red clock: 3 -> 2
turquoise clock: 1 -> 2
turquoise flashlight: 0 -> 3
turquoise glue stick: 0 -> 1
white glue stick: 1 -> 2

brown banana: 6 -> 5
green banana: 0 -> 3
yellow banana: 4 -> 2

□ □ □ □ □

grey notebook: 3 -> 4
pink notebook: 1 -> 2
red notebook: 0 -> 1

□ □ □ □ □

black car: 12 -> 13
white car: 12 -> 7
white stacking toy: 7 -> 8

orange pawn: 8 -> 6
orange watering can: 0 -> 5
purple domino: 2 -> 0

□ □ □ □ □

The problem -> Above are the records. Identify each line that contains the word "turquoise".

Answer section ->
turquoise clock: 1 -> 2
turquoise flashlight: 0 -> 3
turquoise glue stick: 0 -> 1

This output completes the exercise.